▸ **Dataset extract**
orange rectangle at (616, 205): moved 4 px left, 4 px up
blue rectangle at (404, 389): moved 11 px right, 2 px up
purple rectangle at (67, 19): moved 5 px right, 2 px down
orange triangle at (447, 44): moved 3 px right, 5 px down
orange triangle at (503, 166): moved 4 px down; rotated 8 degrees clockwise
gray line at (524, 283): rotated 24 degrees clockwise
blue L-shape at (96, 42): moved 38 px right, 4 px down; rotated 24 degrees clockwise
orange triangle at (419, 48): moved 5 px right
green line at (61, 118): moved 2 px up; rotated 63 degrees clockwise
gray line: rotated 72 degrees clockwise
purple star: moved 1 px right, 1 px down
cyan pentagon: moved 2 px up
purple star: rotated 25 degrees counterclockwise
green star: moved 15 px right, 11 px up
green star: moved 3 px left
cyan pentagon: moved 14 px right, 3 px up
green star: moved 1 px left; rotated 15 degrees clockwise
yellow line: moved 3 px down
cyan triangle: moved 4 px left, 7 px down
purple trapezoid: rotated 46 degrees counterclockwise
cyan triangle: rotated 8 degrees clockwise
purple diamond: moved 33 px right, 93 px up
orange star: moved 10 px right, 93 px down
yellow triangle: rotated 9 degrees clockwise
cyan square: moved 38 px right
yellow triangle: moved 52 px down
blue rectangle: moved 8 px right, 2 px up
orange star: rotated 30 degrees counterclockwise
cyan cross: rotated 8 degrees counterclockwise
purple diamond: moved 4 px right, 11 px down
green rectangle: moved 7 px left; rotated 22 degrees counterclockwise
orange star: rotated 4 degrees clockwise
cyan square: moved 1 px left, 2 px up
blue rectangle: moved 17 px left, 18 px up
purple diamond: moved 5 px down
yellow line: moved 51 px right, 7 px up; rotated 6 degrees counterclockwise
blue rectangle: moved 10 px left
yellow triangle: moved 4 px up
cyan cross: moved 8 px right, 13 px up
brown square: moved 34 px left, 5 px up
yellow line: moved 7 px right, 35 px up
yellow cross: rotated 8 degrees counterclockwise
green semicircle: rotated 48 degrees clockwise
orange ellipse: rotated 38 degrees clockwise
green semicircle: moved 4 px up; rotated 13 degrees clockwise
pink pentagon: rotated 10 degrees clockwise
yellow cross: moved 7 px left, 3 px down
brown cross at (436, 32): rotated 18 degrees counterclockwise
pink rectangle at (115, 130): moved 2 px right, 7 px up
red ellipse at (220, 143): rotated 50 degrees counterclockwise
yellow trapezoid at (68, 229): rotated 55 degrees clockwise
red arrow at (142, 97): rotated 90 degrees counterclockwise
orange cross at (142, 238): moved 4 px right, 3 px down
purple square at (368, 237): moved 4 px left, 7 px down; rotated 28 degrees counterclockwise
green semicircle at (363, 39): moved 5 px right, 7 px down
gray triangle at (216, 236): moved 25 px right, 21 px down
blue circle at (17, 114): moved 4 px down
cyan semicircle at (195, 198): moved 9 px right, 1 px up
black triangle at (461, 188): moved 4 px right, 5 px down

▸ **Direction**
Return every line of the listing above verbatim and in its original order, with no line dropped or altered.

▸ **Response to the task**
orange rectangle at (616, 205): moved 4 px left, 4 px up
blue rectangle at (404, 389): moved 11 px right, 2 px up
purple rectangle at (67, 19): moved 5 px right, 2 px down
orange triangle at (447, 44): moved 3 px right, 5 px down
orange triangle at (503, 166): moved 4 px down; rotated 8 degrees clockwise
gray line at (524, 283): rotated 24 degrees clockwise
blue L-shape at (96, 42): moved 38 px right, 4 px down; rotated 24 degrees clockwise
orange triangle at (419, 48): moved 5 px right
green line at (61, 118): moved 2 px up; rotated 63 degrees clockwise
gray line: rotated 72 degrees clockwise
purple star: moved 1 px right, 1 px down
cyan pentagon: moved 2 px up
purple star: rotated 25 degrees counterclockwise
green star: moved 15 px right, 11 px up
green star: moved 3 px left
cyan pentagon: moved 14 px right, 3 px up
green star: moved 1 px left; rotated 15 degrees clockwise
yellow line: moved 3 px down
cyan triangle: moved 4 px left, 7 px down
purple trapezoid: rotated 46 degrees counterclockwise
cyan triangle: rotated 8 degrees clockwise
purple diamond: moved 33 px right, 93 px up
orange star: moved 10 px right, 93 px down
yellow triangle: rotated 9 degrees clockwise
cyan square: moved 38 px right
yellow triangle: moved 52 px down
blue rectangle: moved 8 px right, 2 px up
orange star: rotated 30 degrees counterclockwise
cyan cross: rotated 8 degrees counterclockwise
purple diamond: moved 4 px right, 11 px down
green rectangle: moved 7 px left; rotated 22 degrees counterclockwise
orange star: rotated 4 degrees clockwise
cyan square: moved 1 px left, 2 px up
blue rectangle: moved 17 px left, 18 px up
purple diamond: moved 5 px down
yellow line: moved 51 px right, 7 px up; rotated 6 degrees counterclockwise
blue rectangle: moved 10 px left
yellow triangle: moved 4 px up
cyan cross: moved 8 px right, 13 px up
brown square: moved 34 px left, 5 px up
yellow line: moved 7 px right, 35 px up
yellow cross: rotated 8 degrees counterclockwise
green semicircle: rotated 48 degrees clockwise
orange ellipse: rotated 38 degrees clockwise
green semicircle: moved 4 px up; rotated 13 degrees clockwise
pink pentagon: rotated 10 degrees clockwise
yellow cross: moved 7 px left, 3 px down
brown cross at (436, 32): rotated 18 degrees counterclockwise
pink rectangle at (115, 130): moved 2 px right, 7 px up
red ellipse at (220, 143): rotated 50 degrees counterclockwise
yellow trapezoid at (68, 229): rotated 55 degrees clockwise
red arrow at (142, 97): rotated 90 degrees counterclockwise
orange cross at (142, 238): moved 4 px right, 3 px down
purple square at (368, 237): moved 4 px left, 7 px down; rotated 28 degrees counterclockwise
green semicircle at (363, 39): moved 5 px right, 7 px down
gray triangle at (216, 236): moved 25 px right, 21 px down
blue circle at (17, 114): moved 4 px down
cyan semicircle at (195, 198): moved 9 px right, 1 px up
black triangle at (461, 188): moved 4 px right, 5 px down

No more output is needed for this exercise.